## Exercise prompt
Ignoring every picture, transcribe the data in full as it stands.

─── Given entries ───

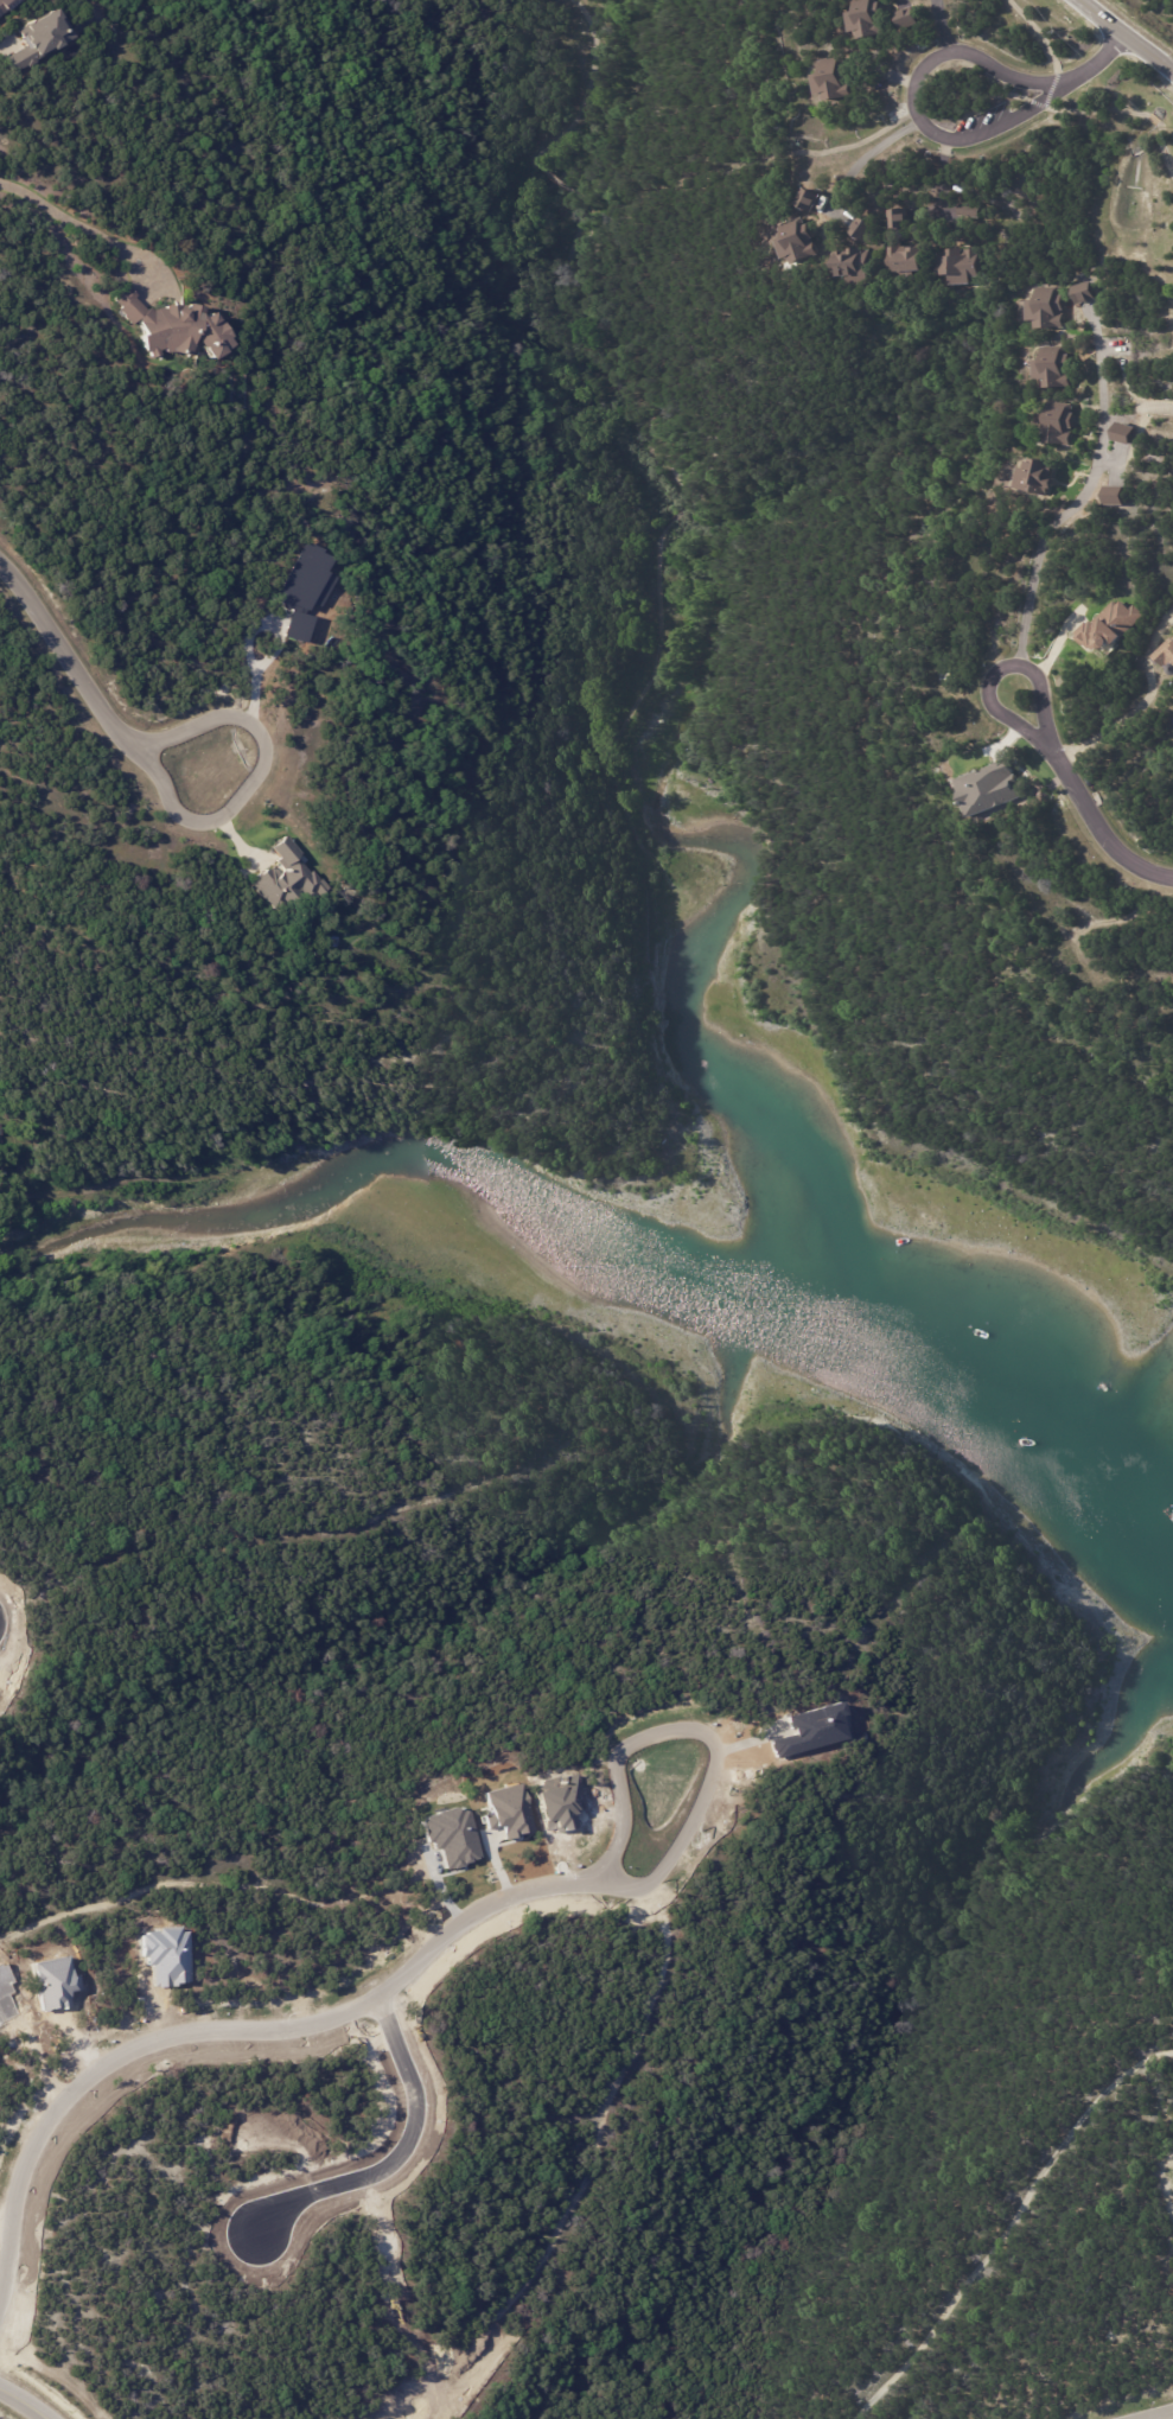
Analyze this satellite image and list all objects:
building: (8, 6)
building: (914, 17)
building: (873, 18)
road: (941, 26)
road: (1127, 37)
building: (38, 38)
road: (7, 41)
road: (1103, 60)
building: (839, 80)
road: (918, 101)
road: (868, 153)
road: (940, 173)
building: (815, 198)
building: (975, 211)
road: (69, 217)
building: (904, 217)
building: (869, 228)
building: (807, 242)
building: (915, 261)
building: (966, 264)
building: (864, 267)
building: (1089, 293)
building: (1052, 308)
building: (175, 326)
building: (1059, 368)
road: (1157, 406)
building: (1063, 424)
building: (1129, 433)
building: (1040, 476)
road: (1080, 494)
building: (1118, 496)
building: (1117, 627)
road: (68, 655)
building: (1169, 656)
road: (997, 671)
road: (255, 680)
road: (1127, 716)
road: (254, 779)
road: (1098, 826)
building: (287, 879)
building: (3, 1130)
road: (443, 1948)
road: (23, 2405)
road: (1155, 2414)

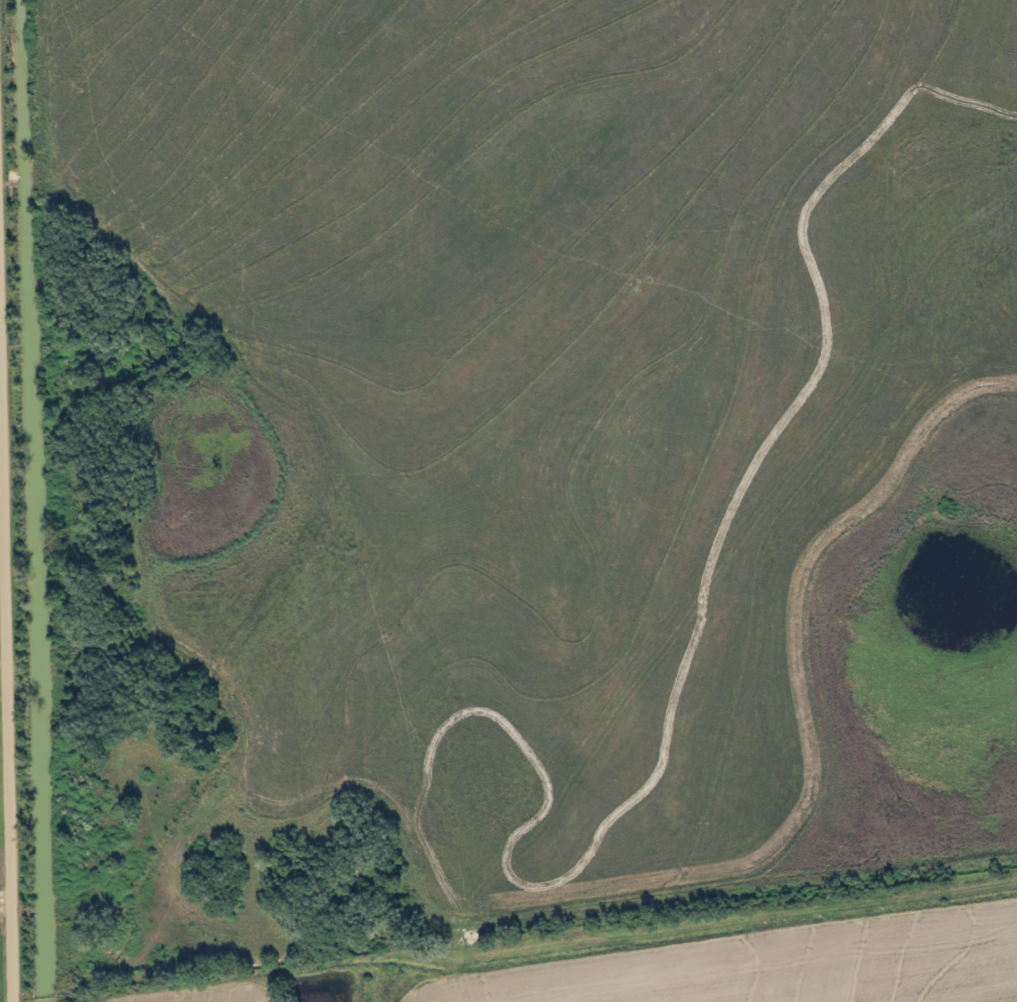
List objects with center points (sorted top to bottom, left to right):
road: (4, 203)
road: (6, 500)
road: (6, 907)
road: (714, 912)

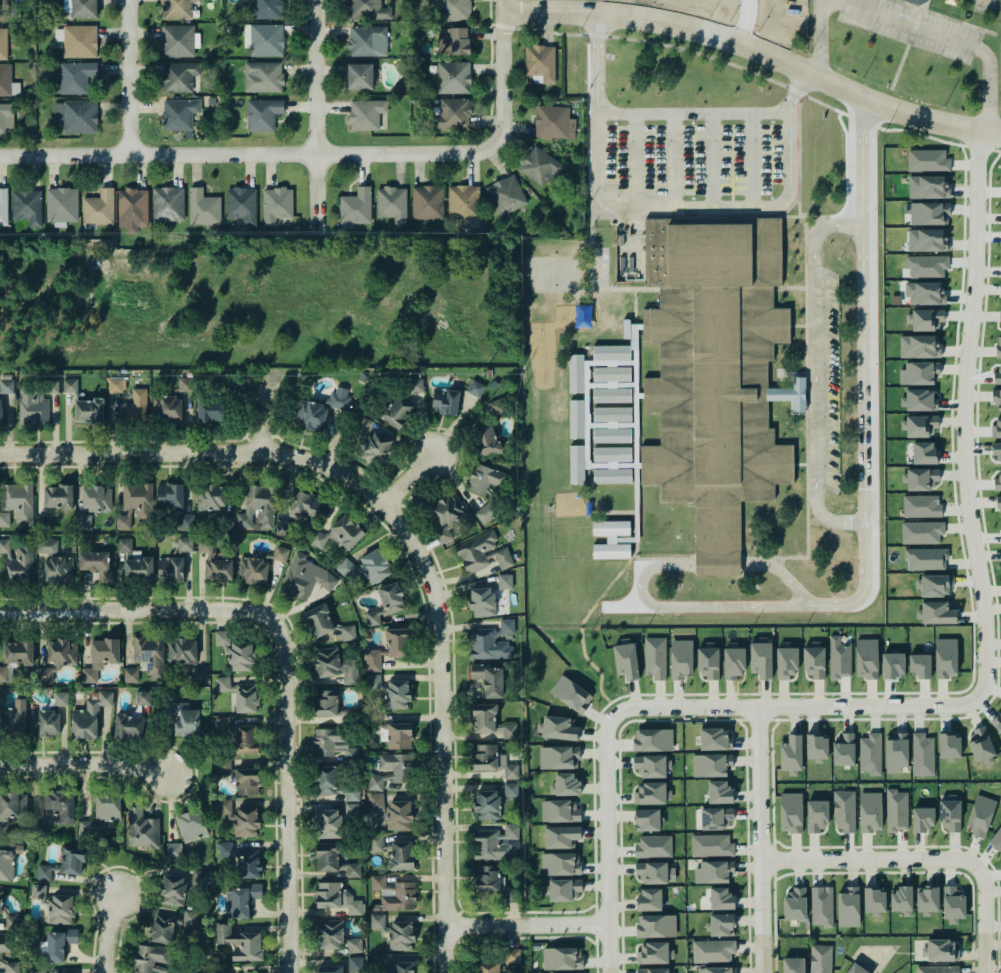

───

## Task output
Analyze this satellite image and list all objects:
building: (8, 6)
building: (914, 17)
building: (873, 18)
road: (941, 26)
road: (1127, 37)
building: (38, 38)
road: (7, 41)
road: (1103, 60)
building: (839, 80)
road: (918, 101)
road: (868, 153)
road: (940, 173)
building: (815, 198)
building: (975, 211)
road: (69, 217)
building: (904, 217)
building: (869, 228)
building: (807, 242)
building: (915, 261)
building: (966, 264)
building: (864, 267)
building: (1089, 293)
building: (1052, 308)
building: (175, 326)
building: (1059, 368)
road: (1157, 406)
building: (1063, 424)
building: (1129, 433)
building: (1040, 476)
road: (1080, 494)
building: (1118, 496)
building: (1117, 627)
road: (68, 655)
building: (1169, 656)
road: (997, 671)
road: (255, 680)
road: (1127, 716)
road: (254, 779)
road: (1098, 826)
building: (287, 879)
building: (3, 1130)
road: (443, 1948)
road: (23, 2405)
road: (1155, 2414)

List objects with center points (sorted top to bottom, left to right):
road: (4, 203)
road: (6, 500)
road: (6, 907)
road: (714, 912)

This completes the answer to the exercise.